== What is expected ==
Each line that contains the word "plus" is to be copied from the records below.

──────── Dataset records

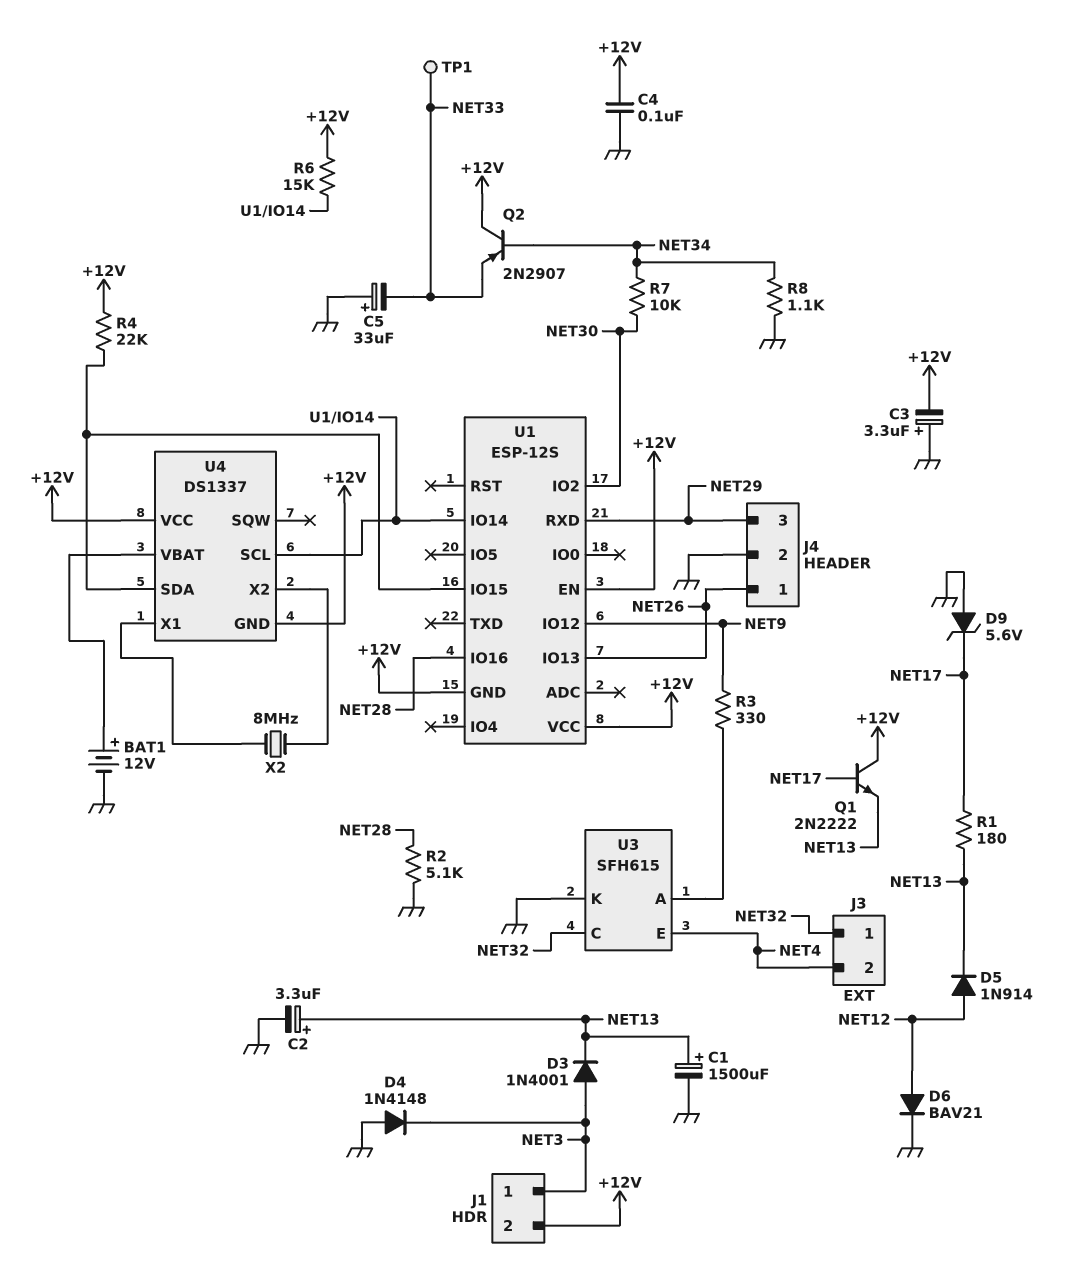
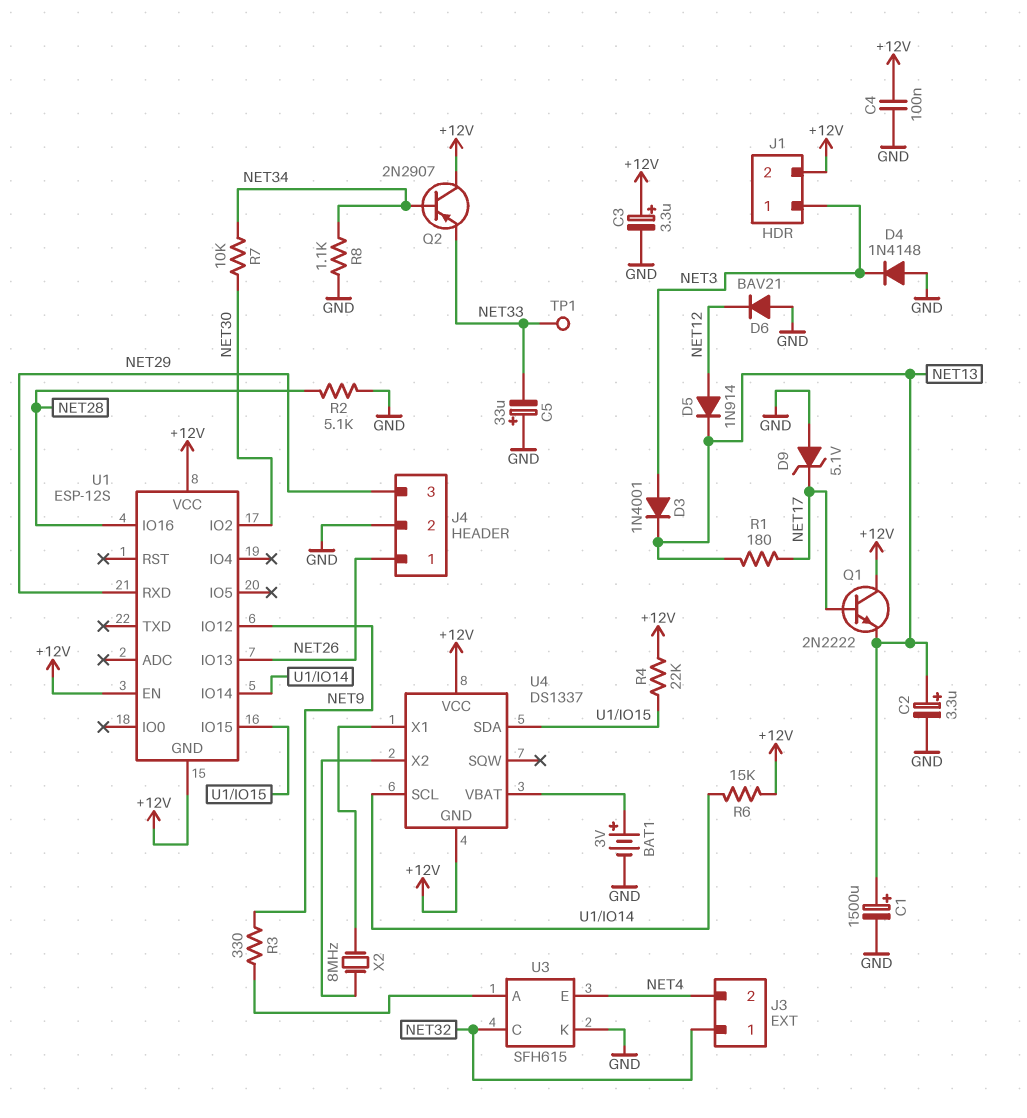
BAT1: 12V (plus U4/VBAT, minus GND) -> 3V (plus U4/VBAT, minus GND)
C3: 3.3uF (plus GND, minus +12V) -> 3.3uF (plus +12V, minus GND)
D6: diode BAV21 (A NET12, K GND) -> diode BAV21 (A GND, K NET12)
D9: zener 5.6V (A GND, K NET17) -> zener 5.1V (A GND, K NET17)

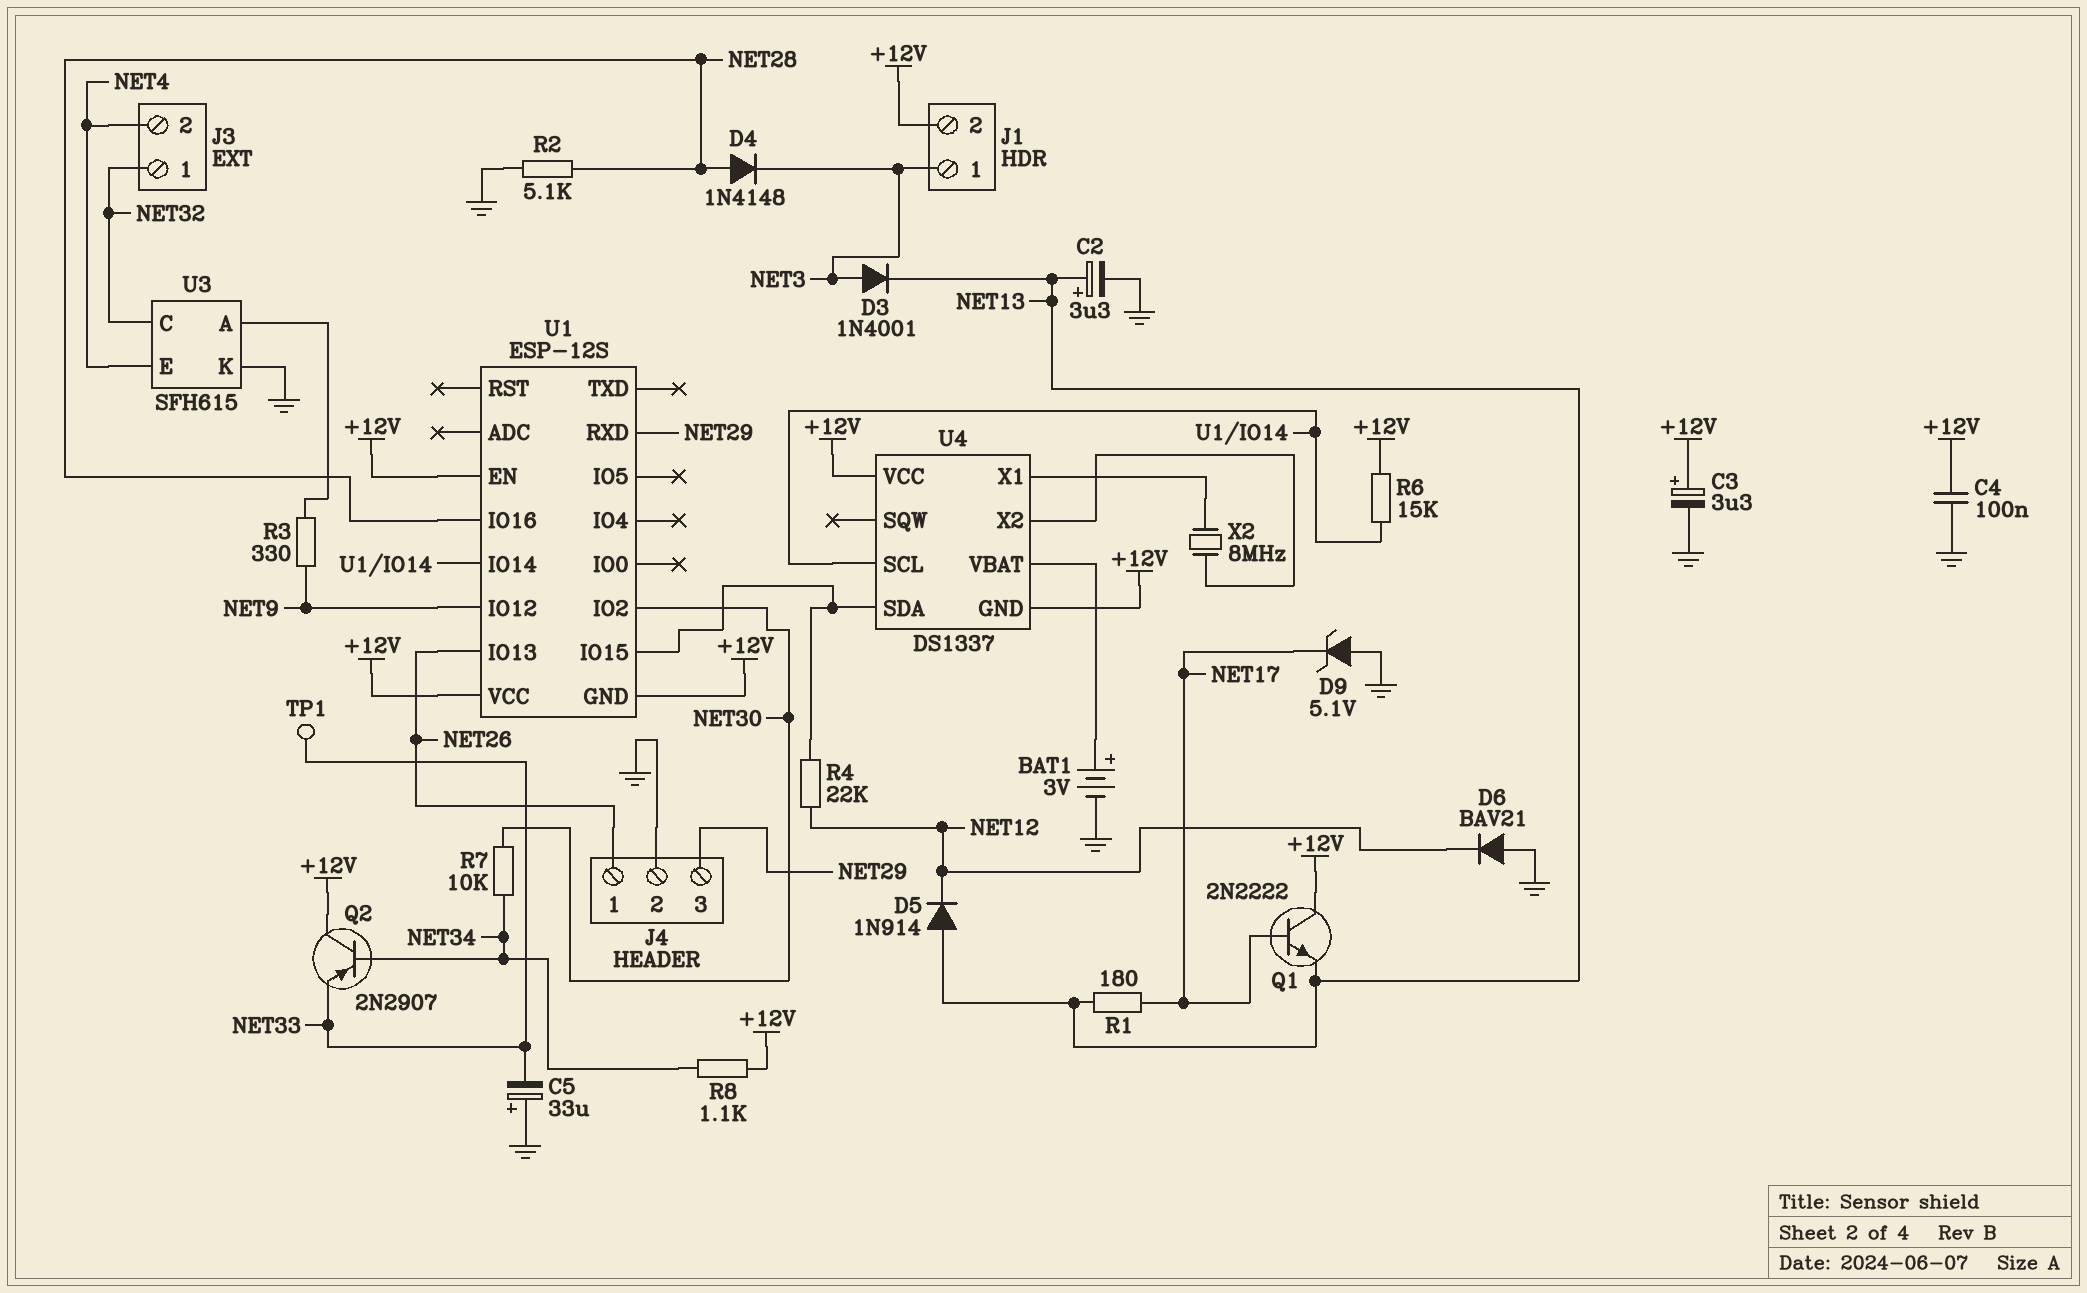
C1: 1500uF (plus NET13, minus GND) -> none
D4: diode 1N4148 (A GND, K NET3) -> diode 1N4148 (A NET28, K NET3)
D5: diode 1N914 (A NET12, K NET13) -> diode 1N914 (A NET13, K NET12)
R4: 22k (+12V, U1/IO15) -> 22k (NET12, U1/IO15)
R8: 1.1k (GND, NET34) -> 1.1k (+12V, NET34)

────────────────

== Result ==
BAT1: 12V (plus U4/VBAT, minus GND) -> 3V (plus U4/VBAT, minus GND)
C3: 3.3uF (plus GND, minus +12V) -> 3.3uF (plus +12V, minus GND)
C1: 1500uF (plus NET13, minus GND) -> none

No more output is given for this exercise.